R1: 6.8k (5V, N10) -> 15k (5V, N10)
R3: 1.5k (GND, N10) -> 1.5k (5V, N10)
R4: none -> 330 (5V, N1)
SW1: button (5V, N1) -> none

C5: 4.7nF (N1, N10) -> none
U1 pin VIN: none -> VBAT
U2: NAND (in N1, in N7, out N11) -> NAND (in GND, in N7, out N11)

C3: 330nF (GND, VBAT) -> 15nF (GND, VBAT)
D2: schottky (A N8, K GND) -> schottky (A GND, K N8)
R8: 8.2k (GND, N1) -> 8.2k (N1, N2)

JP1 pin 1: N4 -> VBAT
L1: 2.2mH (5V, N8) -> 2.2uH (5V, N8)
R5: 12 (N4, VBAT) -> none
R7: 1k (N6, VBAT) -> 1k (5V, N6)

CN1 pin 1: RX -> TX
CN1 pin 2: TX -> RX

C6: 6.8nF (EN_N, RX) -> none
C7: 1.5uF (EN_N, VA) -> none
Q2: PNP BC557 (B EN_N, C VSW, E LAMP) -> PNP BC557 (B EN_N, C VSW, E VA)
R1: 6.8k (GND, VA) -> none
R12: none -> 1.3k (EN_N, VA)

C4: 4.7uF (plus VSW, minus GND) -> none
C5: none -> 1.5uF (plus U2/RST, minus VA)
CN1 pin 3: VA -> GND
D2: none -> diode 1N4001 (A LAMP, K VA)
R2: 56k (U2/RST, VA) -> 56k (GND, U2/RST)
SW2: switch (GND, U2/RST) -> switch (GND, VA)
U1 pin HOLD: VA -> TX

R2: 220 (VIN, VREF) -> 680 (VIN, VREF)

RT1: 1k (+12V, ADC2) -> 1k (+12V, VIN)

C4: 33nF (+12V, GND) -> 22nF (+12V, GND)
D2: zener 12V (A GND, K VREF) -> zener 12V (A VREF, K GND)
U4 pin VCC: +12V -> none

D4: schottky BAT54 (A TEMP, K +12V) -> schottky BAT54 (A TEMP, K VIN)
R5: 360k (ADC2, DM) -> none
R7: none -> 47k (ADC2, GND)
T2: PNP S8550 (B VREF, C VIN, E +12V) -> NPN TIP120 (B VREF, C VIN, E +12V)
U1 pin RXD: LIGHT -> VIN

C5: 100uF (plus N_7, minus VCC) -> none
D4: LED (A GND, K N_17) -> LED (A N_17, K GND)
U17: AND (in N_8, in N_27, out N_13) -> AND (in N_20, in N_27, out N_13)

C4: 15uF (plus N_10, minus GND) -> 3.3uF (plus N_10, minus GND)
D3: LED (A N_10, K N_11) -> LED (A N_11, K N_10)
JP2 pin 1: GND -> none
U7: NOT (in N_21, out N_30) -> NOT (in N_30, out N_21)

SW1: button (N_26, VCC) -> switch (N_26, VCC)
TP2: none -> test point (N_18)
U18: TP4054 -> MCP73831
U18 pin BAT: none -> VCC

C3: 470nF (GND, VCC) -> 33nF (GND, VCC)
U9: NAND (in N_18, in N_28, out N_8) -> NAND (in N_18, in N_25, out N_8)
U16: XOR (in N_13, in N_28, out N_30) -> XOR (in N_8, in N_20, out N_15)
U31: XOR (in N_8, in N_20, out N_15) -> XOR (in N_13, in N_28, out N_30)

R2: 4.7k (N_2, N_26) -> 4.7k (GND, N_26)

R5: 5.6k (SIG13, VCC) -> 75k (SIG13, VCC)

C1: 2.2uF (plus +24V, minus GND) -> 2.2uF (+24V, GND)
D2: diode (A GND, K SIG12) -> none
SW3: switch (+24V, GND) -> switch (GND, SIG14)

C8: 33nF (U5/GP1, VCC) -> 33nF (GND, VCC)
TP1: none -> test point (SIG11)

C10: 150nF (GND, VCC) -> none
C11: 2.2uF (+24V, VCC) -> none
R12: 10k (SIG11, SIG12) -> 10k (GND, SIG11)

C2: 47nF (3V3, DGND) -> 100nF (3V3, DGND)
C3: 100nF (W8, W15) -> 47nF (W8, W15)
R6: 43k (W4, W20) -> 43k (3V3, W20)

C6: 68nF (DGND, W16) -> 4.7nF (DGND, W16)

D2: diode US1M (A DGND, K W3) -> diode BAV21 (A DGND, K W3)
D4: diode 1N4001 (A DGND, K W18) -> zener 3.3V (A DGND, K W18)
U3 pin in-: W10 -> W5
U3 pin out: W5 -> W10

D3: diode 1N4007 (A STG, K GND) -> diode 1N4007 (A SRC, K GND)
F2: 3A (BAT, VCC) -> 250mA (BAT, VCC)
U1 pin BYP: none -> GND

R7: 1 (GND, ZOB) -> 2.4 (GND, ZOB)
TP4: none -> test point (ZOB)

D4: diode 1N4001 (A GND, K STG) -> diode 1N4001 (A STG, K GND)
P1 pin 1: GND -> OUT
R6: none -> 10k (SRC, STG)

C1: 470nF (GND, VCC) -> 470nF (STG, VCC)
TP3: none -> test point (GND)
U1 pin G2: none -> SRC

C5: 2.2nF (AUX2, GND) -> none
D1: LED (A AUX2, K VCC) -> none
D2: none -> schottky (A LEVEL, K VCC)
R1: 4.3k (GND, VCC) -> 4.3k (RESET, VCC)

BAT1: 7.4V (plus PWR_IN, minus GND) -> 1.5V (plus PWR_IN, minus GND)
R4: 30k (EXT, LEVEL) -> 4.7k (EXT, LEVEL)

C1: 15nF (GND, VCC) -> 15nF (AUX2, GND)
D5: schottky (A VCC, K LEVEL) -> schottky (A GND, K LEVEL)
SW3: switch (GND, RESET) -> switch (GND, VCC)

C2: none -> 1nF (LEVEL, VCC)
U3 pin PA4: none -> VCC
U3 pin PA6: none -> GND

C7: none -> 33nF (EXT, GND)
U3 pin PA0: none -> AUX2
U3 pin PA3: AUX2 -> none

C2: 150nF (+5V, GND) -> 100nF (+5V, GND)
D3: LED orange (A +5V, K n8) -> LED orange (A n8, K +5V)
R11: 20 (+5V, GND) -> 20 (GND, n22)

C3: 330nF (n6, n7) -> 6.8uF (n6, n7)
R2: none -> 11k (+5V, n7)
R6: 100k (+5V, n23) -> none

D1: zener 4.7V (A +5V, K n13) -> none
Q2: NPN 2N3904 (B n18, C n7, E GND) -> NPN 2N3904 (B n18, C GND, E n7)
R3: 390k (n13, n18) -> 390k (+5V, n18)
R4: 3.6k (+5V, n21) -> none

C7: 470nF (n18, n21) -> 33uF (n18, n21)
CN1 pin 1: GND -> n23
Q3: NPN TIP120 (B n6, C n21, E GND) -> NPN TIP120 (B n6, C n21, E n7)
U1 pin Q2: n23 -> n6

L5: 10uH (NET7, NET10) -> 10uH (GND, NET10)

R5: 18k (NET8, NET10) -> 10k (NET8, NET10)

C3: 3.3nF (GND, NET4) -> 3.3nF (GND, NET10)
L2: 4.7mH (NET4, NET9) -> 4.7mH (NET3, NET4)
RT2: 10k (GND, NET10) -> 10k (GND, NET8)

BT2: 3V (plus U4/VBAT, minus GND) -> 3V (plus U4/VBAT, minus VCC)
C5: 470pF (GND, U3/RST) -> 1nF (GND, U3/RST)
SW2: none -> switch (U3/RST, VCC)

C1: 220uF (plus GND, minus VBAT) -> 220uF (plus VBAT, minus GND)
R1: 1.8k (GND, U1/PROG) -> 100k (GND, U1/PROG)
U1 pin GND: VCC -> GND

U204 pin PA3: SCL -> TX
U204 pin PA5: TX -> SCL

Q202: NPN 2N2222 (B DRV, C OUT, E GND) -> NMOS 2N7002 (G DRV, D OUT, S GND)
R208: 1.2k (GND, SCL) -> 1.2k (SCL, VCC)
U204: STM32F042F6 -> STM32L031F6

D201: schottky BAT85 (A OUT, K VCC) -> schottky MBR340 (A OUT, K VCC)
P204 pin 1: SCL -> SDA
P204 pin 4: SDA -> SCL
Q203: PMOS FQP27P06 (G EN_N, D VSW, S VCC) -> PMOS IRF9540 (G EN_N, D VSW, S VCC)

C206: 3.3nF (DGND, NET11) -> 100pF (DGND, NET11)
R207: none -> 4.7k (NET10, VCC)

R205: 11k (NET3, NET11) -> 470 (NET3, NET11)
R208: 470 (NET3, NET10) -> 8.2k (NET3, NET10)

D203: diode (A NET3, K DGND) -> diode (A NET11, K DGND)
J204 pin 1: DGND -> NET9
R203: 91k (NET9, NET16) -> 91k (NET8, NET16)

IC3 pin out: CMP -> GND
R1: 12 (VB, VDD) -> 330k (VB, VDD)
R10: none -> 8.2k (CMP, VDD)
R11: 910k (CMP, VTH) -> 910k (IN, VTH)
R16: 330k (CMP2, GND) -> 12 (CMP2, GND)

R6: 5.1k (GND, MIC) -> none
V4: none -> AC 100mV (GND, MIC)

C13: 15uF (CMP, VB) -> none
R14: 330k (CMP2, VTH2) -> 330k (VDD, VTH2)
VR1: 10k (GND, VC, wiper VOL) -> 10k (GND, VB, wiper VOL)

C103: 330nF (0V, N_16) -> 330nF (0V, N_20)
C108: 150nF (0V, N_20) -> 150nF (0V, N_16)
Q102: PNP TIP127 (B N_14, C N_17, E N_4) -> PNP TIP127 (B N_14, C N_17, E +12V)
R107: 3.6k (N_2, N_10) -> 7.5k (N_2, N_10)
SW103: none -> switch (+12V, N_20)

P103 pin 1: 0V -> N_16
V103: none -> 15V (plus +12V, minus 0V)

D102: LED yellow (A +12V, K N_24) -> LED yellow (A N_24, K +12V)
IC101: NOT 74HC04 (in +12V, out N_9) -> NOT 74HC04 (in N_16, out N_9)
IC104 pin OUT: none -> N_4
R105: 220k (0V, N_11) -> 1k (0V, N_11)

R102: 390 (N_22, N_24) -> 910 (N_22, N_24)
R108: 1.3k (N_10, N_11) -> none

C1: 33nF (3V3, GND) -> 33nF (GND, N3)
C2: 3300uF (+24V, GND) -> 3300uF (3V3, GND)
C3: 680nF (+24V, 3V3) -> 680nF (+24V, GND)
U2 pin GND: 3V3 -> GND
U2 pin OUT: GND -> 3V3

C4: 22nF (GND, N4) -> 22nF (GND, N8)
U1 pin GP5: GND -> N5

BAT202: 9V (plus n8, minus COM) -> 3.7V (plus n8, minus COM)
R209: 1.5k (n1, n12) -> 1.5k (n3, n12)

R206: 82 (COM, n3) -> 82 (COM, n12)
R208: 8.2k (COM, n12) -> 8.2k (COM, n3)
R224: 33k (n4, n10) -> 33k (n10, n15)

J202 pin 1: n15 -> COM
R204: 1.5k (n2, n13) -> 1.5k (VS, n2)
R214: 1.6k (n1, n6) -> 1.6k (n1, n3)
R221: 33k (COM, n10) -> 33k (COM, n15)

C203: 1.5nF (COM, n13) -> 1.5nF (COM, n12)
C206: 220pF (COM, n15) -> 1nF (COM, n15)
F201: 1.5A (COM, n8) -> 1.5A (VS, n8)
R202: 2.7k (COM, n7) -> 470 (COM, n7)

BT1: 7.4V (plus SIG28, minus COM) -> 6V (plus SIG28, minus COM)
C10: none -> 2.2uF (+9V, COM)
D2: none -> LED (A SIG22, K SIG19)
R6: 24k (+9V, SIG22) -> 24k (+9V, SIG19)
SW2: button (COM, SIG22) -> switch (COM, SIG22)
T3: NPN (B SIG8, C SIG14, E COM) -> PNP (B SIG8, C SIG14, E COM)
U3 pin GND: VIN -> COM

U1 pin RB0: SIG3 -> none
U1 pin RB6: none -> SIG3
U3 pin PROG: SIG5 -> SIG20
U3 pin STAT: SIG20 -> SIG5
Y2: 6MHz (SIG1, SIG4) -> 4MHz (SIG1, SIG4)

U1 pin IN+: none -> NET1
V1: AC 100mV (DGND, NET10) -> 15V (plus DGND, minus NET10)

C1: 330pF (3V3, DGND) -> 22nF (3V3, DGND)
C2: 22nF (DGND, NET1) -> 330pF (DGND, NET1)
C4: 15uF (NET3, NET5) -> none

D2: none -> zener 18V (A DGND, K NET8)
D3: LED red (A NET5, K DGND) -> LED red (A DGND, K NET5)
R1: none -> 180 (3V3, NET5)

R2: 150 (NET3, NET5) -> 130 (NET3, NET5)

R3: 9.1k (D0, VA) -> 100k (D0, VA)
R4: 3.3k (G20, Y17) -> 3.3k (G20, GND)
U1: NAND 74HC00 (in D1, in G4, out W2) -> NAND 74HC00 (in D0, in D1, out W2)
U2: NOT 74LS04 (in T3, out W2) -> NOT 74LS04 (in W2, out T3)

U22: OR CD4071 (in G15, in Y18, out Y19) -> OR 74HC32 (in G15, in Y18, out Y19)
━━━
Task requirements
When the line with "C10: 150nF (GND, VCC) -> none" is reached in the data above, begin copying, and stop after the line with "D1: LED (A AUX2, K VCC) -> none"; copy each line exactly, both ends included.

Solved exercise
C10: 150nF (GND, VCC) -> none
C11: 2.2uF (+24V, VCC) -> none
R12: 10k (SIG11, SIG12) -> 10k (GND, SIG11)

C2: 47nF (3V3, DGND) -> 100nF (3V3, DGND)
C3: 100nF (W8, W15) -> 47nF (W8, W15)
R6: 43k (W4, W20) -> 43k (3V3, W20)

C6: 68nF (DGND, W16) -> 4.7nF (DGND, W16)

D2: diode US1M (A DGND, K W3) -> diode BAV21 (A DGND, K W3)
D4: diode 1N4001 (A DGND, K W18) -> zener 3.3V (A DGND, K W18)
U3 pin in-: W10 -> W5
U3 pin out: W5 -> W10

D3: diode 1N4007 (A STG, K GND) -> diode 1N4007 (A SRC, K GND)
F2: 3A (BAT, VCC) -> 250mA (BAT, VCC)
U1 pin BYP: none -> GND

R7: 1 (GND, ZOB) -> 2.4 (GND, ZOB)
TP4: none -> test point (ZOB)

D4: diode 1N4001 (A GND, K STG) -> diode 1N4001 (A STG, K GND)
P1 pin 1: GND -> OUT
R6: none -> 10k (SRC, STG)

C1: 470nF (GND, VCC) -> 470nF (STG, VCC)
TP3: none -> test point (GND)
U1 pin G2: none -> SRC

C5: 2.2nF (AUX2, GND) -> none
D1: LED (A AUX2, K VCC) -> none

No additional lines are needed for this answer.